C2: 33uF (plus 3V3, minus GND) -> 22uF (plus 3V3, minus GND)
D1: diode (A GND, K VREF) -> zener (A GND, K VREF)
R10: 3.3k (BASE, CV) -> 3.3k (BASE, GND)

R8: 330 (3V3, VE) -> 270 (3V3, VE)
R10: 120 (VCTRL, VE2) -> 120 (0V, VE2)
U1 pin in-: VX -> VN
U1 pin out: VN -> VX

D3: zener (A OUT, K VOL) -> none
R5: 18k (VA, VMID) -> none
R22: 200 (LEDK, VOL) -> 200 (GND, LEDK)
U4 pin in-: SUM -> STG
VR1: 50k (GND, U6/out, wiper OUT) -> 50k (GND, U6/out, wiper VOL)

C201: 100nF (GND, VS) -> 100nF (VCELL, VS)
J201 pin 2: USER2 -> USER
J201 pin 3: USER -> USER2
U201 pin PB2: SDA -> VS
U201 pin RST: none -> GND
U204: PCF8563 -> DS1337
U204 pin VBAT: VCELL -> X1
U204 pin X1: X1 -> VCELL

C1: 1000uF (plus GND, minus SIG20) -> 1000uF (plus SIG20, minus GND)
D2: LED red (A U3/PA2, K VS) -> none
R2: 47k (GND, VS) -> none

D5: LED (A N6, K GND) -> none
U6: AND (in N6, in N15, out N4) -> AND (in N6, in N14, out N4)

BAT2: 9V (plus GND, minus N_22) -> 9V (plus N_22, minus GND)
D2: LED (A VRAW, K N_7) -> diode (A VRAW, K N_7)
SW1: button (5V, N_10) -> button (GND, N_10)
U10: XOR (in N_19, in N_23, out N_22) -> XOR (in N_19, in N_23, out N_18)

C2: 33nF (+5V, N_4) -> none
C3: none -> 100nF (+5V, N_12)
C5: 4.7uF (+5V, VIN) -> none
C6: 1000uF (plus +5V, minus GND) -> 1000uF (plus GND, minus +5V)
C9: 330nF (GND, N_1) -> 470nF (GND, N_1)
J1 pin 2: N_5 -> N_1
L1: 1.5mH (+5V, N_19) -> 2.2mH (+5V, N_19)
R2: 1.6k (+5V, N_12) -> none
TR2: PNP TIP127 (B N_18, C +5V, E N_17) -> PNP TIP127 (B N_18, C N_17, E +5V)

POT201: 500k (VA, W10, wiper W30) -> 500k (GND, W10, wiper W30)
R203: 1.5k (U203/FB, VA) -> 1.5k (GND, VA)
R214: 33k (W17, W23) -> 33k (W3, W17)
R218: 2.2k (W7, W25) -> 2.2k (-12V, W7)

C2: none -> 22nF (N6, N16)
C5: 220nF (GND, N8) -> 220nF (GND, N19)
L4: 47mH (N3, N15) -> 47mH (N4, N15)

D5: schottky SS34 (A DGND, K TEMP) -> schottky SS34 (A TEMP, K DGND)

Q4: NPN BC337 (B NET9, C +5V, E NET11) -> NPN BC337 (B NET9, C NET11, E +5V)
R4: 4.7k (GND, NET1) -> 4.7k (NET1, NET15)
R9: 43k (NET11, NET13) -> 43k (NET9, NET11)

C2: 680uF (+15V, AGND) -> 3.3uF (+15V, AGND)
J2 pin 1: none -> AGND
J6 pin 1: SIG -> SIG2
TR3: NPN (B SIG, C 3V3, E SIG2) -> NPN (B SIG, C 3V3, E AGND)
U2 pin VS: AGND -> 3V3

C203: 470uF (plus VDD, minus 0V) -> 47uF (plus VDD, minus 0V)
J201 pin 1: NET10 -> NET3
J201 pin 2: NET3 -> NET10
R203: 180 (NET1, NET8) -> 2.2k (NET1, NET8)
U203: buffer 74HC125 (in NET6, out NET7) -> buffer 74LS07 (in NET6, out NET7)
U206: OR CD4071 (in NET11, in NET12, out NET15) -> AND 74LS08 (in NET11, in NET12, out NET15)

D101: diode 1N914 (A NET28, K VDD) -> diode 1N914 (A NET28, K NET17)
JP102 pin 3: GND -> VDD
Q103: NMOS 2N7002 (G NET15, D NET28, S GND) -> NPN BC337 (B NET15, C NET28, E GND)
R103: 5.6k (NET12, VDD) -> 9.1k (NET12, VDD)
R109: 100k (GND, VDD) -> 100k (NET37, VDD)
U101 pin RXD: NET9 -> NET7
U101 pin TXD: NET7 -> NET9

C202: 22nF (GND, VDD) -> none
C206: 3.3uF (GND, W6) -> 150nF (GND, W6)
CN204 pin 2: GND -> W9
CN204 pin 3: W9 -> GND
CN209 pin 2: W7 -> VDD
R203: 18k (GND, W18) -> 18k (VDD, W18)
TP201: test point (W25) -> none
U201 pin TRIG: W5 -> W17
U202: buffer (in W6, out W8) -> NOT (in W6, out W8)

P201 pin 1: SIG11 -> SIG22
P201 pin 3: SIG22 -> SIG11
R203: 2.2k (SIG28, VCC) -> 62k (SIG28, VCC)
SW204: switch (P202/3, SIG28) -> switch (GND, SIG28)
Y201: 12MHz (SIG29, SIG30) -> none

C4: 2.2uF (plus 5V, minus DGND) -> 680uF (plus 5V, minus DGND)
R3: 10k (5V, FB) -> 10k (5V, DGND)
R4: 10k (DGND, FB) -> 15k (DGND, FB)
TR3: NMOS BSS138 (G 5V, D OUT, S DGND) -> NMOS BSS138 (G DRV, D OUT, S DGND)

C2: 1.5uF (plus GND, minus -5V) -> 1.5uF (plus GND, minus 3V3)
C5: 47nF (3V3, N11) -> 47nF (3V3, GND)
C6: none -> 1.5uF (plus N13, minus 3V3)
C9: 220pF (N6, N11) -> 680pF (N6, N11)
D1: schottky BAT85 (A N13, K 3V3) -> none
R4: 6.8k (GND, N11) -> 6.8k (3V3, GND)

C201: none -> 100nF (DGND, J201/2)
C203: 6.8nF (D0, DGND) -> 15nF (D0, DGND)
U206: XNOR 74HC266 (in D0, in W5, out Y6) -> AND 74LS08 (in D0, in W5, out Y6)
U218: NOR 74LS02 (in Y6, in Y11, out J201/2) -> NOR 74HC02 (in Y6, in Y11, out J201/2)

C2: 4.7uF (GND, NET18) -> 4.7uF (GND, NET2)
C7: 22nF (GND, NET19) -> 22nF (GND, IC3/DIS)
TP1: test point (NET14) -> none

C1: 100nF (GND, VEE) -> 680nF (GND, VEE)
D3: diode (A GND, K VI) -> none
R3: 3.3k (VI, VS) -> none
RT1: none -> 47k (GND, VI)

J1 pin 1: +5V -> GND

◆ THE TASK: Every record, copied exactly, is the expected answer.

◆ ANSWER BOX:
C2: 33uF (plus 3V3, minus GND) -> 22uF (plus 3V3, minus GND)
D1: diode (A GND, K VREF) -> zener (A GND, K VREF)
R10: 3.3k (BASE, CV) -> 3.3k (BASE, GND)

R8: 330 (3V3, VE) -> 270 (3V3, VE)
R10: 120 (VCTRL, VE2) -> 120 (0V, VE2)
U1 pin in-: VX -> VN
U1 pin out: VN -> VX

D3: zener (A OUT, K VOL) -> none
R5: 18k (VA, VMID) -> none
R22: 200 (LEDK, VOL) -> 200 (GND, LEDK)
U4 pin in-: SUM -> STG
VR1: 50k (GND, U6/out, wiper OUT) -> 50k (GND, U6/out, wiper VOL)

C201: 100nF (GND, VS) -> 100nF (VCELL, VS)
J201 pin 2: USER2 -> USER
J201 pin 3: USER -> USER2
U201 pin PB2: SDA -> VS
U201 pin RST: none -> GND
U204: PCF8563 -> DS1337
U204 pin VBAT: VCELL -> X1
U204 pin X1: X1 -> VCELL

C1: 1000uF (plus GND, minus SIG20) -> 1000uF (plus SIG20, minus GND)
D2: LED red (A U3/PA2, K VS) -> none
R2: 47k (GND, VS) -> none

D5: LED (A N6, K GND) -> none
U6: AND (in N6, in N15, out N4) -> AND (in N6, in N14, out N4)

BAT2: 9V (plus GND, minus N_22) -> 9V (plus N_22, minus GND)
D2: LED (A VRAW, K N_7) -> diode (A VRAW, K N_7)
SW1: button (5V, N_10) -> button (GND, N_10)
U10: XOR (in N_19, in N_23, out N_22) -> XOR (in N_19, in N_23, out N_18)

C2: 33nF (+5V, N_4) -> none
C3: none -> 100nF (+5V, N_12)
C5: 4.7uF (+5V, VIN) -> none
C6: 1000uF (plus +5V, minus GND) -> 1000uF (plus GND, minus +5V)
C9: 330nF (GND, N_1) -> 470nF (GND, N_1)
J1 pin 2: N_5 -> N_1
L1: 1.5mH (+5V, N_19) -> 2.2mH (+5V, N_19)
R2: 1.6k (+5V, N_12) -> none
TR2: PNP TIP127 (B N_18, C +5V, E N_17) -> PNP TIP127 (B N_18, C N_17, E +5V)

POT201: 500k (VA, W10, wiper W30) -> 500k (GND, W10, wiper W30)
R203: 1.5k (U203/FB, VA) -> 1.5k (GND, VA)
R214: 33k (W17, W23) -> 33k (W3, W17)
R218: 2.2k (W7, W25) -> 2.2k (-12V, W7)

C2: none -> 22nF (N6, N16)
C5: 220nF (GND, N8) -> 220nF (GND, N19)
L4: 47mH (N3, N15) -> 47mH (N4, N15)

D5: schottky SS34 (A DGND, K TEMP) -> schottky SS34 (A TEMP, K DGND)

Q4: NPN BC337 (B NET9, C +5V, E NET11) -> NPN BC337 (B NET9, C NET11, E +5V)
R4: 4.7k (GND, NET1) -> 4.7k (NET1, NET15)
R9: 43k (NET11, NET13) -> 43k (NET9, NET11)

C2: 680uF (+15V, AGND) -> 3.3uF (+15V, AGND)
J2 pin 1: none -> AGND
J6 pin 1: SIG -> SIG2
TR3: NPN (B SIG, C 3V3, E SIG2) -> NPN (B SIG, C 3V3, E AGND)
U2 pin VS: AGND -> 3V3

C203: 470uF (plus VDD, minus 0V) -> 47uF (plus VDD, minus 0V)
J201 pin 1: NET10 -> NET3
J201 pin 2: NET3 -> NET10
R203: 180 (NET1, NET8) -> 2.2k (NET1, NET8)
U203: buffer 74HC125 (in NET6, out NET7) -> buffer 74LS07 (in NET6, out NET7)
U206: OR CD4071 (in NET11, in NET12, out NET15) -> AND 74LS08 (in NET11, in NET12, out NET15)

D101: diode 1N914 (A NET28, K VDD) -> diode 1N914 (A NET28, K NET17)
JP102 pin 3: GND -> VDD
Q103: NMOS 2N7002 (G NET15, D NET28, S GND) -> NPN BC337 (B NET15, C NET28, E GND)
R103: 5.6k (NET12, VDD) -> 9.1k (NET12, VDD)
R109: 100k (GND, VDD) -> 100k (NET37, VDD)
U101 pin RXD: NET9 -> NET7
U101 pin TXD: NET7 -> NET9

C202: 22nF (GND, VDD) -> none
C206: 3.3uF (GND, W6) -> 150nF (GND, W6)
CN204 pin 2: GND -> W9
CN204 pin 3: W9 -> GND
CN209 pin 2: W7 -> VDD
R203: 18k (GND, W18) -> 18k (VDD, W18)
TP201: test point (W25) -> none
U201 pin TRIG: W5 -> W17
U202: buffer (in W6, out W8) -> NOT (in W6, out W8)

P201 pin 1: SIG11 -> SIG22
P201 pin 3: SIG22 -> SIG11
R203: 2.2k (SIG28, VCC) -> 62k (SIG28, VCC)
SW204: switch (P202/3, SIG28) -> switch (GND, SIG28)
Y201: 12MHz (SIG29, SIG30) -> none

C4: 2.2uF (plus 5V, minus DGND) -> 680uF (plus 5V, minus DGND)
R3: 10k (5V, FB) -> 10k (5V, DGND)
R4: 10k (DGND, FB) -> 15k (DGND, FB)
TR3: NMOS BSS138 (G 5V, D OUT, S DGND) -> NMOS BSS138 (G DRV, D OUT, S DGND)

C2: 1.5uF (plus GND, minus -5V) -> 1.5uF (plus GND, minus 3V3)
C5: 47nF (3V3, N11) -> 47nF (3V3, GND)
C6: none -> 1.5uF (plus N13, minus 3V3)
C9: 220pF (N6, N11) -> 680pF (N6, N11)
D1: schottky BAT85 (A N13, K 3V3) -> none
R4: 6.8k (GND, N11) -> 6.8k (3V3, GND)

C201: none -> 100nF (DGND, J201/2)
C203: 6.8nF (D0, DGND) -> 15nF (D0, DGND)
U206: XNOR 74HC266 (in D0, in W5, out Y6) -> AND 74LS08 (in D0, in W5, out Y6)
U218: NOR 74LS02 (in Y6, in Y11, out J201/2) -> NOR 74HC02 (in Y6, in Y11, out J201/2)

C2: 4.7uF (GND, NET18) -> 4.7uF (GND, NET2)
C7: 22nF (GND, NET19) -> 22nF (GND, IC3/DIS)
TP1: test point (NET14) -> none

C1: 100nF (GND, VEE) -> 680nF (GND, VEE)
D3: diode (A GND, K VI) -> none
R3: 3.3k (VI, VS) -> none
RT1: none -> 47k (GND, VI)

J1 pin 1: +5V -> GND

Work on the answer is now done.